*** Begin section ***

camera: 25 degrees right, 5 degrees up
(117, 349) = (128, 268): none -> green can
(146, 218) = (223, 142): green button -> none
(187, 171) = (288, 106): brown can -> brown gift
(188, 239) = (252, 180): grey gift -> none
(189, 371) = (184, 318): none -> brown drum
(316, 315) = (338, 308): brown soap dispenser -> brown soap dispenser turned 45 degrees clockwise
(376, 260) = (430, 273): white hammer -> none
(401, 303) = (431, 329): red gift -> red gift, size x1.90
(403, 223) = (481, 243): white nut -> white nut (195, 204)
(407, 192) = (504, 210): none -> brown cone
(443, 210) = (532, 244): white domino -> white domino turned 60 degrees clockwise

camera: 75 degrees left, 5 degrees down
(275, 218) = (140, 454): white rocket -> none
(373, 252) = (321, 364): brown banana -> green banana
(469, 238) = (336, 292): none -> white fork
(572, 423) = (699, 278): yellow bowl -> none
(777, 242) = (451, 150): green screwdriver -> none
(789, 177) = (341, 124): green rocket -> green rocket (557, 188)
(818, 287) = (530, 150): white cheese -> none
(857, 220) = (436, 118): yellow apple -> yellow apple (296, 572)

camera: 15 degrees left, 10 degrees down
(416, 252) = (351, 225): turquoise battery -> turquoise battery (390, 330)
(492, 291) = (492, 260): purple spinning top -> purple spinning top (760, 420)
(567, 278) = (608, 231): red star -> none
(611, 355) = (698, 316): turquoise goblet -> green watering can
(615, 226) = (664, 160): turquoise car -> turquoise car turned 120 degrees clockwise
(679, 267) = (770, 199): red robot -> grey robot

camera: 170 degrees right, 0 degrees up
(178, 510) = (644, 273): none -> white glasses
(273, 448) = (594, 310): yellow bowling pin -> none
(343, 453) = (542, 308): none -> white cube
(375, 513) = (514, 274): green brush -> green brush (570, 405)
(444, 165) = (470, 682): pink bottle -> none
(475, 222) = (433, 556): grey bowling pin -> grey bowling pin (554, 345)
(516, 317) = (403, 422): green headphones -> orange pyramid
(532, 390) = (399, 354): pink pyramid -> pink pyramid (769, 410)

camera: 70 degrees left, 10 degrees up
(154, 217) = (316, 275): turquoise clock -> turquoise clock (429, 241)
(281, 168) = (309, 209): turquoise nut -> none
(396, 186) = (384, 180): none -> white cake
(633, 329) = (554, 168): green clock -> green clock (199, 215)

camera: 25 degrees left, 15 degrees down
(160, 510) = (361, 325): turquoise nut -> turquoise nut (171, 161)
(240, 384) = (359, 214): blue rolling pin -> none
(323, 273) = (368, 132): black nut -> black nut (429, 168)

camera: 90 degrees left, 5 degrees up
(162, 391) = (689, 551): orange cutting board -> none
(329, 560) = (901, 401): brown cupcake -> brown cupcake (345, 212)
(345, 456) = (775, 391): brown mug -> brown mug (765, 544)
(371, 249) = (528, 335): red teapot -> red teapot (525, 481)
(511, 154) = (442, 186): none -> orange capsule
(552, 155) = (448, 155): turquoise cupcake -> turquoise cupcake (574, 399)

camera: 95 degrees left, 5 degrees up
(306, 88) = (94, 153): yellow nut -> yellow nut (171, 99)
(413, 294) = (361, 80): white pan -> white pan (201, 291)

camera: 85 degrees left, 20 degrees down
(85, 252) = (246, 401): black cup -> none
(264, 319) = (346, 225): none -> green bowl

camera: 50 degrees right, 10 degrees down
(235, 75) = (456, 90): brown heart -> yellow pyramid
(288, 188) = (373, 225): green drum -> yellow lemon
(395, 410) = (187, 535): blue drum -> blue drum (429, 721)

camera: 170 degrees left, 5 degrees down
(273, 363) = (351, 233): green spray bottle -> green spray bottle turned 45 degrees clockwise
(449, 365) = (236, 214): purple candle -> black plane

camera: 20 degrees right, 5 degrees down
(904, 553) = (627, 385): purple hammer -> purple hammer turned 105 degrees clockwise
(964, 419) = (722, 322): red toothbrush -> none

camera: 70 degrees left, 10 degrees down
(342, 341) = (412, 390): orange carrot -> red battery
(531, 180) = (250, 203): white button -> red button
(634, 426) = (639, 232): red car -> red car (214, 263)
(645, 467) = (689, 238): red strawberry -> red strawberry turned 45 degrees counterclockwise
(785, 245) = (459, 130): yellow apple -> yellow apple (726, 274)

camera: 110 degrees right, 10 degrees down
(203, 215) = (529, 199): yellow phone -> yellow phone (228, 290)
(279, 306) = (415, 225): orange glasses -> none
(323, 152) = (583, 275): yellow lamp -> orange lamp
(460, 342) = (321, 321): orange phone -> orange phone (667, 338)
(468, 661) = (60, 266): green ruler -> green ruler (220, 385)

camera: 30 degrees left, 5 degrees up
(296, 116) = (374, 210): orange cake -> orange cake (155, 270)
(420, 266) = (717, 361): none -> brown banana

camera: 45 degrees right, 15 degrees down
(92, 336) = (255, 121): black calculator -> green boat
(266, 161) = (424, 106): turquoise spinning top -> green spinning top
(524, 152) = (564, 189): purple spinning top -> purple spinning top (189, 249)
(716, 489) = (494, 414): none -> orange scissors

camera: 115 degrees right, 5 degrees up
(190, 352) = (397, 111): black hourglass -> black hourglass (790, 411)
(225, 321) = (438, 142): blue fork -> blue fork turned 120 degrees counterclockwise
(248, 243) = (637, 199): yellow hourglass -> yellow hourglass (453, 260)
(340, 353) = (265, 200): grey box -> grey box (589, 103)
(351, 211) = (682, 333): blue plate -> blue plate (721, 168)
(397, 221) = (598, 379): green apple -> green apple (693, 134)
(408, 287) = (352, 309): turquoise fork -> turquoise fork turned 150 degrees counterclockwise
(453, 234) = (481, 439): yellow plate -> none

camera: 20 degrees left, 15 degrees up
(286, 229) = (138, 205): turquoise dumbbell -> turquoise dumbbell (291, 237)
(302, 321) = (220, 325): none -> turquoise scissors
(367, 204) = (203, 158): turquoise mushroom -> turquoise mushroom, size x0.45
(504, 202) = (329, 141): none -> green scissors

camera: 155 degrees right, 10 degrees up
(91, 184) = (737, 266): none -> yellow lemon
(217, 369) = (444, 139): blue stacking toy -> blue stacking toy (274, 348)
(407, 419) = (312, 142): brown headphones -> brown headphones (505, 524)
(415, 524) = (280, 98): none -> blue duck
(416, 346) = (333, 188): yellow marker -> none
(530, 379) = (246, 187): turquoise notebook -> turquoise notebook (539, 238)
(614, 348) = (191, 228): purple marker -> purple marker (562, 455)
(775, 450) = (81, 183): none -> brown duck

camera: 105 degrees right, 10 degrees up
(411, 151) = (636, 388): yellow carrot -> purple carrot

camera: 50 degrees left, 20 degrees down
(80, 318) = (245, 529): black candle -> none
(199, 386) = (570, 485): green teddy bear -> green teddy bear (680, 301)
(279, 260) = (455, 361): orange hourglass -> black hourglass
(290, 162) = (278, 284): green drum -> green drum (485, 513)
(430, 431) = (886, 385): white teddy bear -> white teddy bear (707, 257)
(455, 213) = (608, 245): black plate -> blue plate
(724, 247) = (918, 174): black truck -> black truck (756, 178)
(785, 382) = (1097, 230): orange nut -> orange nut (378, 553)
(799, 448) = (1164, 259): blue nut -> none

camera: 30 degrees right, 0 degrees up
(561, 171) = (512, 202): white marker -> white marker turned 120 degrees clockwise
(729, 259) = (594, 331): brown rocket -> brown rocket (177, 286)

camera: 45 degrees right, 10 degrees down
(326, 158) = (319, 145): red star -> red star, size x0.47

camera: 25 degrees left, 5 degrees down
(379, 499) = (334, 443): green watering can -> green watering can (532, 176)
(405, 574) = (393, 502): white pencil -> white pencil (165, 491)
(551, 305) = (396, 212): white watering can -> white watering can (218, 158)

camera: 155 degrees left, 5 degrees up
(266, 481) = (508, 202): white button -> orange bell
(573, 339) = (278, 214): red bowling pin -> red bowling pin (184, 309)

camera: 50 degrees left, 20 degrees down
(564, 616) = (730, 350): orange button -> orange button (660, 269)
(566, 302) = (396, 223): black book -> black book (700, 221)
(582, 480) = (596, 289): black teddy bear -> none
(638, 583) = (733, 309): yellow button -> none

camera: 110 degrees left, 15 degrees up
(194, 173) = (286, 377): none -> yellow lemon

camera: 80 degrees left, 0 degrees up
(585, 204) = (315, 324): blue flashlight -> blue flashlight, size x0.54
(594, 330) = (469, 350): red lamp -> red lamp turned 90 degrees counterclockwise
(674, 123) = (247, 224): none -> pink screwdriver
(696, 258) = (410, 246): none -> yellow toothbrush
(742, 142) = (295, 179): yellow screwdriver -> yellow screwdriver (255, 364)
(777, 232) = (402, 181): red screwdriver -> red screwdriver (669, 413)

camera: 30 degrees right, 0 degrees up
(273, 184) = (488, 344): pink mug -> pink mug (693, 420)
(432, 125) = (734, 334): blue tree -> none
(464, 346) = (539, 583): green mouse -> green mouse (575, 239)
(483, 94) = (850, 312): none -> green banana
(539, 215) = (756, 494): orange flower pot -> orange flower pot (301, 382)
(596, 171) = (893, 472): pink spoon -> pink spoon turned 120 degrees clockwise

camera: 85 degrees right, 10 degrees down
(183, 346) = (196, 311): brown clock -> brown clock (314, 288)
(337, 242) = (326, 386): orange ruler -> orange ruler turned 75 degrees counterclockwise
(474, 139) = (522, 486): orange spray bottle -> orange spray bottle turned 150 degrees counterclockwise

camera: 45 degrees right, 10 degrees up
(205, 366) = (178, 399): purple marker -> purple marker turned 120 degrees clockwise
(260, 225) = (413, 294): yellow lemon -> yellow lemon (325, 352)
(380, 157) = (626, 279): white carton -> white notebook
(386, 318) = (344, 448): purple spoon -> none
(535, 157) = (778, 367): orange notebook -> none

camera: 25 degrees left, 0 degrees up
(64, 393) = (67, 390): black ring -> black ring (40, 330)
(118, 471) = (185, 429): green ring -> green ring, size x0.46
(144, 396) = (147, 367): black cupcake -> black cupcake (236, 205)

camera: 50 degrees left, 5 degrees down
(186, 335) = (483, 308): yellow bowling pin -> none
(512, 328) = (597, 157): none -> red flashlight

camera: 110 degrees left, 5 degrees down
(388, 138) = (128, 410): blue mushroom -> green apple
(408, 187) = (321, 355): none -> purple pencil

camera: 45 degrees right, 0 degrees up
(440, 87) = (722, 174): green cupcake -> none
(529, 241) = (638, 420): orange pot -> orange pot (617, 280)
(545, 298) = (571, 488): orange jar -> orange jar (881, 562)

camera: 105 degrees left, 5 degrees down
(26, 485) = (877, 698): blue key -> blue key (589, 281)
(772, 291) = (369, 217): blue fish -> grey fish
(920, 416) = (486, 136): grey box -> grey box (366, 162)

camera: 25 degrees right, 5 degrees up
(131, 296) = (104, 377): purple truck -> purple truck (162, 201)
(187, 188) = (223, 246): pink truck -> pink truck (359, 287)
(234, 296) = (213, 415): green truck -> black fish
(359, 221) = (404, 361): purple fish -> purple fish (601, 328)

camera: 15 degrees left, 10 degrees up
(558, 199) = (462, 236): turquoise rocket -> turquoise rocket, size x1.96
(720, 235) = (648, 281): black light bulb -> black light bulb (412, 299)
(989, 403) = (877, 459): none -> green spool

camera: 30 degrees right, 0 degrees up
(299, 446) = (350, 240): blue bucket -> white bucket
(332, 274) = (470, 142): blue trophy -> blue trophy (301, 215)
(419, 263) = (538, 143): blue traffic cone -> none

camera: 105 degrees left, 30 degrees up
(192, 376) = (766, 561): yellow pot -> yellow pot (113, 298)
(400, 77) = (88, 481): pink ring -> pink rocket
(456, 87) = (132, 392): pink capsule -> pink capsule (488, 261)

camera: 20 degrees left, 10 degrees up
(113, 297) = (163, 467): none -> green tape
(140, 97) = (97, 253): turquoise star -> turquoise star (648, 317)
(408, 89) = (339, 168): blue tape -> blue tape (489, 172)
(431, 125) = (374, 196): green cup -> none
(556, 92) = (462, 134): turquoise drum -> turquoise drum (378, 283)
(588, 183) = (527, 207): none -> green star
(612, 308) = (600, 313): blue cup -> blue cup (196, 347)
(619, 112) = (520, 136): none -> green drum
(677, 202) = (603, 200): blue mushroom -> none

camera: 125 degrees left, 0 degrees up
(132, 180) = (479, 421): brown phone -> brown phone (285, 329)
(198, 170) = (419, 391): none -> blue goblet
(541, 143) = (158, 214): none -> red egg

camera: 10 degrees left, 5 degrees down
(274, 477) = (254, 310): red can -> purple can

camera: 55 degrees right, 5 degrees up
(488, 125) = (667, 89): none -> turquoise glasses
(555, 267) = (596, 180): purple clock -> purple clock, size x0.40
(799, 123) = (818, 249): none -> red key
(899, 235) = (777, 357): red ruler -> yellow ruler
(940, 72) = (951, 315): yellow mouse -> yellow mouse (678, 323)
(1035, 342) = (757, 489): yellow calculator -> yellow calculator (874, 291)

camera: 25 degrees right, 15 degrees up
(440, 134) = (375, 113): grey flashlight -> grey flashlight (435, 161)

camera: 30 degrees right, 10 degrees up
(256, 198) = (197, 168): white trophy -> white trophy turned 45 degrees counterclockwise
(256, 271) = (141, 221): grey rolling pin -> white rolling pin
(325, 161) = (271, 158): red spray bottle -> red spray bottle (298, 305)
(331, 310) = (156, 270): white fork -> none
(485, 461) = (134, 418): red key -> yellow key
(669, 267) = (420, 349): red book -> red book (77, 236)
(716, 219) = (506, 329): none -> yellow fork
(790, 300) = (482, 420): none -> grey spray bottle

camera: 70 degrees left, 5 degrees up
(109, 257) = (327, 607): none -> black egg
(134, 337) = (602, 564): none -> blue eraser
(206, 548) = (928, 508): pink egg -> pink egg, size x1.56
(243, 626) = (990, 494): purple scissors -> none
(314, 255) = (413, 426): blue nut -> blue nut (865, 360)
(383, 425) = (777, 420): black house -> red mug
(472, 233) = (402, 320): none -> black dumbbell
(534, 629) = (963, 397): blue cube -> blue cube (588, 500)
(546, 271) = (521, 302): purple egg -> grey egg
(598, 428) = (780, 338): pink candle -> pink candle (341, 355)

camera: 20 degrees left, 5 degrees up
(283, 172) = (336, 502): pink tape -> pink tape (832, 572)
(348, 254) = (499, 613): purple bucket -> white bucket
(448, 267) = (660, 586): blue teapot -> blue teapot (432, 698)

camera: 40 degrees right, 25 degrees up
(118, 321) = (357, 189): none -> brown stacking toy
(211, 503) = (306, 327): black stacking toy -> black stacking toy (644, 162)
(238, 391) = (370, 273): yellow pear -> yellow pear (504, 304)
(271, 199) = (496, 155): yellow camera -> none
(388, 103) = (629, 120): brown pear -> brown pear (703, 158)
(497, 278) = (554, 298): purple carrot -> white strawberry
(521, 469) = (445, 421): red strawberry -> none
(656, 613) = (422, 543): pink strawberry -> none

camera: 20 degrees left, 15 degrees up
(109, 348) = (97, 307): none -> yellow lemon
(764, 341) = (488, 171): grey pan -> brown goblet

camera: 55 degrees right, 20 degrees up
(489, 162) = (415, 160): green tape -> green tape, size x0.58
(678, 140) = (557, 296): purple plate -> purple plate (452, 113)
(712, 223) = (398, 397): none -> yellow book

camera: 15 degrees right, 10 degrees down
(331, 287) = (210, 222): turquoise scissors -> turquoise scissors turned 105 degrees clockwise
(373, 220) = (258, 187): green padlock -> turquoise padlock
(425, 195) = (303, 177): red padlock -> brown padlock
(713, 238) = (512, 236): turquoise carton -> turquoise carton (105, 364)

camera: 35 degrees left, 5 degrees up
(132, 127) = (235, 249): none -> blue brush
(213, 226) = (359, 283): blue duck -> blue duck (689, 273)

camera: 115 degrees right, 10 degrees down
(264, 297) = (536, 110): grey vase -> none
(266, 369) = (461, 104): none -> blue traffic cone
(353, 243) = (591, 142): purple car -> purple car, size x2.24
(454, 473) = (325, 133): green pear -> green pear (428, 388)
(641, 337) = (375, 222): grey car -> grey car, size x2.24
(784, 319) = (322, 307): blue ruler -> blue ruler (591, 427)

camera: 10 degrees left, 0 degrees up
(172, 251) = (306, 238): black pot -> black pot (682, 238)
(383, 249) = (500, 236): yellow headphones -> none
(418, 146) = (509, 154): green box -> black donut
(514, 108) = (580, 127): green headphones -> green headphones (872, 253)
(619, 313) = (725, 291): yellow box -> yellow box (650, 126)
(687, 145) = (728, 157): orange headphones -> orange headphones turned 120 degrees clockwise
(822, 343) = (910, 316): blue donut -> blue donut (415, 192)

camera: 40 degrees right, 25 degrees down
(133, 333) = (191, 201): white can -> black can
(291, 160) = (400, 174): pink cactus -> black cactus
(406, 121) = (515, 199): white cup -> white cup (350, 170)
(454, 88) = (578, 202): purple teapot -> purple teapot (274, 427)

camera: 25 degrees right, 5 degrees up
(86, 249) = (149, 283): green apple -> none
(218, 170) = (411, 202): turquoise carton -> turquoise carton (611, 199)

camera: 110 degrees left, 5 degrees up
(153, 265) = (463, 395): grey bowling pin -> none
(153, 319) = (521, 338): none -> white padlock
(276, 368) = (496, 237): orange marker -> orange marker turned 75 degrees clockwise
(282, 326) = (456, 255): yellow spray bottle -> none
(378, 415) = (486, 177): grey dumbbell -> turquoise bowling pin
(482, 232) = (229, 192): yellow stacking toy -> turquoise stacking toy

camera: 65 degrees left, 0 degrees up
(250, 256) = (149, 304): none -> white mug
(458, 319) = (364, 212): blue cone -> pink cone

*** End section ***

◆ ASSIGNED TASK ◆
Every line of the entries that includes "bucket" must be copied into the answer.

◆ EXPECTED OUTPUT ◆
(299, 446) = (350, 240): blue bucket -> white bucket
(348, 254) = (499, 613): purple bucket -> white bucket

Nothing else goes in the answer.